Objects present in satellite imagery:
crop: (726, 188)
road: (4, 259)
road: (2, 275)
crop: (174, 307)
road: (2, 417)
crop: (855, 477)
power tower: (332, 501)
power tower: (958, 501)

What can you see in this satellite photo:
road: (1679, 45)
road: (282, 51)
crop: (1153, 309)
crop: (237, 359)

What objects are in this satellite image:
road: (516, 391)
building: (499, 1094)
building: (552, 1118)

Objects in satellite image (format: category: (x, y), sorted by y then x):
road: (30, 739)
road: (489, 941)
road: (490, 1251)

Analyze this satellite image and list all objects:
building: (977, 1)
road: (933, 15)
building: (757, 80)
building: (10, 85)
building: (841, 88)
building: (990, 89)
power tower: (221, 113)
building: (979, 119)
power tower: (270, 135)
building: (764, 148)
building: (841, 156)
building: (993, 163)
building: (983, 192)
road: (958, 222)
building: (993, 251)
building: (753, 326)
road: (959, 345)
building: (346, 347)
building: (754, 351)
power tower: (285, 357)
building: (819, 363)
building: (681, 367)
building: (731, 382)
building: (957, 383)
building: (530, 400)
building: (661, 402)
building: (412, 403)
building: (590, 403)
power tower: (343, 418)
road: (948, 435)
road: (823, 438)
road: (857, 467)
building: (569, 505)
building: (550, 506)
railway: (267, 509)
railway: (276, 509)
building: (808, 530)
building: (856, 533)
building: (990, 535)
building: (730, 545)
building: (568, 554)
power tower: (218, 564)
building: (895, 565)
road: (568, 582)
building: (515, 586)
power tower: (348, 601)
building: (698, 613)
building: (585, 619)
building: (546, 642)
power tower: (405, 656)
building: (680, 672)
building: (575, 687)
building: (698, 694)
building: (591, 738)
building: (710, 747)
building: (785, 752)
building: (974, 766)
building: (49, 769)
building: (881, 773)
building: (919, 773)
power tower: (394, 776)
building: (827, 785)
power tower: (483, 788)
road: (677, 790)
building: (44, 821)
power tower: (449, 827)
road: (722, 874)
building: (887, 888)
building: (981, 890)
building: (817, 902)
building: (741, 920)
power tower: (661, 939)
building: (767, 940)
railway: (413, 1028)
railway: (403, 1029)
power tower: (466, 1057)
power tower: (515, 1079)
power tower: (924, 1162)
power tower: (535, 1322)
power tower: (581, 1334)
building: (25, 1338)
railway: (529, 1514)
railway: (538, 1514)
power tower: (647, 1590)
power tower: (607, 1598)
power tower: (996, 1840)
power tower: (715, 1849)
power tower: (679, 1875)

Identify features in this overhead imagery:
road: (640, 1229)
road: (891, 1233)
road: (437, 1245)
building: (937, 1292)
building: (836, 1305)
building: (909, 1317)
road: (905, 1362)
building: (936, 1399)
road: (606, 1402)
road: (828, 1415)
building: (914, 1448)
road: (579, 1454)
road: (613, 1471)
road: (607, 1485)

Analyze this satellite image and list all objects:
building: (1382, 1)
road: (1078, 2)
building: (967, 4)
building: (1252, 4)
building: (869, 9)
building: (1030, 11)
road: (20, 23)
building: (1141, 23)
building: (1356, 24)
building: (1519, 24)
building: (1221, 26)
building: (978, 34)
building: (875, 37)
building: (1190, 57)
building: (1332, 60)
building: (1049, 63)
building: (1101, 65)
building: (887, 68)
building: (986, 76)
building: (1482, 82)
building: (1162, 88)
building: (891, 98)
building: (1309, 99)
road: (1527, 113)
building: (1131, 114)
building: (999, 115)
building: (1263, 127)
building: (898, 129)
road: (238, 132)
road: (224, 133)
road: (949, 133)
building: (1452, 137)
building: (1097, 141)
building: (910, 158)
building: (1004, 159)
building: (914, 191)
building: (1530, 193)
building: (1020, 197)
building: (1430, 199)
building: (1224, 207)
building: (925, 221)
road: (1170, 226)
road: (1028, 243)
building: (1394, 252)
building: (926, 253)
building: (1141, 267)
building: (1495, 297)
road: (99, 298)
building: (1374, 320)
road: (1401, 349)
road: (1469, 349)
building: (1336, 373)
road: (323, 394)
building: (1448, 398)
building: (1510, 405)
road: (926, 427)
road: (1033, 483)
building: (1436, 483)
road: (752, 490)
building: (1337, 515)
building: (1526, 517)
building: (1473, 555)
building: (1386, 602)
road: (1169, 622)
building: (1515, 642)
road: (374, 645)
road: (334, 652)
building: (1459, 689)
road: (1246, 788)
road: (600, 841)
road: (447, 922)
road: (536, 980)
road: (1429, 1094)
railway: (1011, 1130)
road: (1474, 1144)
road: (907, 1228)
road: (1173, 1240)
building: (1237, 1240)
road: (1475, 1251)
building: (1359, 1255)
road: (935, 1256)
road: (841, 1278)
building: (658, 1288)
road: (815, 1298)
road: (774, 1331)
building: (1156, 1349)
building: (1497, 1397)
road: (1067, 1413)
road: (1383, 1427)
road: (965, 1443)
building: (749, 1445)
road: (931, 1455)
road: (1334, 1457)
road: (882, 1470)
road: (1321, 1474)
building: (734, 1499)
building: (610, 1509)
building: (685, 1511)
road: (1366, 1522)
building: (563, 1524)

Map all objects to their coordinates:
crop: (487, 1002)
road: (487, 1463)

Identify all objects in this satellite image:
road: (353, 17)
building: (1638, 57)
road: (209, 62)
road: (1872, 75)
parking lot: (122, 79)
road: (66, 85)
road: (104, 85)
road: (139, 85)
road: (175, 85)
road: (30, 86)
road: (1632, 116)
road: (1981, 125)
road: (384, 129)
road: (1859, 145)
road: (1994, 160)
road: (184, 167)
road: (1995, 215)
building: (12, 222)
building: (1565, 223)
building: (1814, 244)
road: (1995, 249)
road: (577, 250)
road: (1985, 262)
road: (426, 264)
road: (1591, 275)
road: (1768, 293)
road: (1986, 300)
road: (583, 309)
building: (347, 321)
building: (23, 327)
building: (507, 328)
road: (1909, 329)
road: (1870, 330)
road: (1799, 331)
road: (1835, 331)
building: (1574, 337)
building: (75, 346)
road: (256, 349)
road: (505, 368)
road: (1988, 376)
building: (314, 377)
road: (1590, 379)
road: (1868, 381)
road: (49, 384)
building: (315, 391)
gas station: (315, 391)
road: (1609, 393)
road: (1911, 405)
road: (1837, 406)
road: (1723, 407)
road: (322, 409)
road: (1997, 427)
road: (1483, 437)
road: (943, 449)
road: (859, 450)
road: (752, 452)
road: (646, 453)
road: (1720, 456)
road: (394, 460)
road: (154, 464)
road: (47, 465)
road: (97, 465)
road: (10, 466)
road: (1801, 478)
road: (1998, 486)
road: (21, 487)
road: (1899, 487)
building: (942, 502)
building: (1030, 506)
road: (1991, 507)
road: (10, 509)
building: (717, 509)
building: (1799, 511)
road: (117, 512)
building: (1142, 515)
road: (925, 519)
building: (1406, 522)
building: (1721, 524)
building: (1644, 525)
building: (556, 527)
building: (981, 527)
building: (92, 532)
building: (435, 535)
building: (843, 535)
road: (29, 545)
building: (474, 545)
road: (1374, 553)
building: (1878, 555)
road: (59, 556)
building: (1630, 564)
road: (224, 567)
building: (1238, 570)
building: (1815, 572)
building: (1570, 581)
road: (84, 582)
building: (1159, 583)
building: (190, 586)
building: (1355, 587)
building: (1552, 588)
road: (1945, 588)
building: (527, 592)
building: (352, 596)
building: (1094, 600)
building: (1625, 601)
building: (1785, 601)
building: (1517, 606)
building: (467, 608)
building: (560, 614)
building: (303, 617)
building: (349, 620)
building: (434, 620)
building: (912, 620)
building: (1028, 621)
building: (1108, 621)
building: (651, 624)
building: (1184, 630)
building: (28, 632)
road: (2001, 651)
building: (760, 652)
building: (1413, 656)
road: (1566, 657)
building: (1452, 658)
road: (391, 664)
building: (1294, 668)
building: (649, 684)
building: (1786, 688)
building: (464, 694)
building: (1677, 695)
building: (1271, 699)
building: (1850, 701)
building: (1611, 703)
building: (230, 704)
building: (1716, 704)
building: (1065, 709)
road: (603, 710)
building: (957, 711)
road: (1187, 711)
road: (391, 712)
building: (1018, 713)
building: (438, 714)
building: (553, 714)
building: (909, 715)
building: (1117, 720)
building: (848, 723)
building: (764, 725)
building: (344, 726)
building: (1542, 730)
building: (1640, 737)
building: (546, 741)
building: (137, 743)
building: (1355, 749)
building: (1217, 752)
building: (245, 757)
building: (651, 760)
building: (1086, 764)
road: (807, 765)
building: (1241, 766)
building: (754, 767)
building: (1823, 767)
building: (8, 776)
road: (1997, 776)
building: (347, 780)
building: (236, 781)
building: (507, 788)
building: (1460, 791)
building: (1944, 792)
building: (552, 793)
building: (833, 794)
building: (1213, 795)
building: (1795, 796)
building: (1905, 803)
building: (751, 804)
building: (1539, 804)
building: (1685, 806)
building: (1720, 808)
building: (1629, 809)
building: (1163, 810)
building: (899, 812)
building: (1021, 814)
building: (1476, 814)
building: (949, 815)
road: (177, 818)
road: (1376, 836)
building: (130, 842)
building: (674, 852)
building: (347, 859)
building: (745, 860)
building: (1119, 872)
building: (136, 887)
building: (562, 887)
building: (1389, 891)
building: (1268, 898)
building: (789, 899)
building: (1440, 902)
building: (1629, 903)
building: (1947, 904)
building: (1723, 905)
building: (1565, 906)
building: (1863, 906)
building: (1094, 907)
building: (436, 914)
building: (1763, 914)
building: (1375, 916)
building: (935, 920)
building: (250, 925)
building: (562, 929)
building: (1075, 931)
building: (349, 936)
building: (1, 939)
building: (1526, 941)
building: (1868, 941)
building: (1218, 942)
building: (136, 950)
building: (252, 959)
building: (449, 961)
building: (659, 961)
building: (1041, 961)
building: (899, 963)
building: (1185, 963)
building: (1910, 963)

**Goal of the exercise:**
Please report every line of the listing that contains the string "satellite".

**Exercise answer:**
Objects present in satellite imagery:
What can you see in this satellite photo:
What objects are in this satellite image:
Objects in satellite image (format: category: (x, y), sorted by y then x):
Analyze this satellite image and list all objects:
Analyze this satellite image and list all objects:
Identify all objects in this satellite image:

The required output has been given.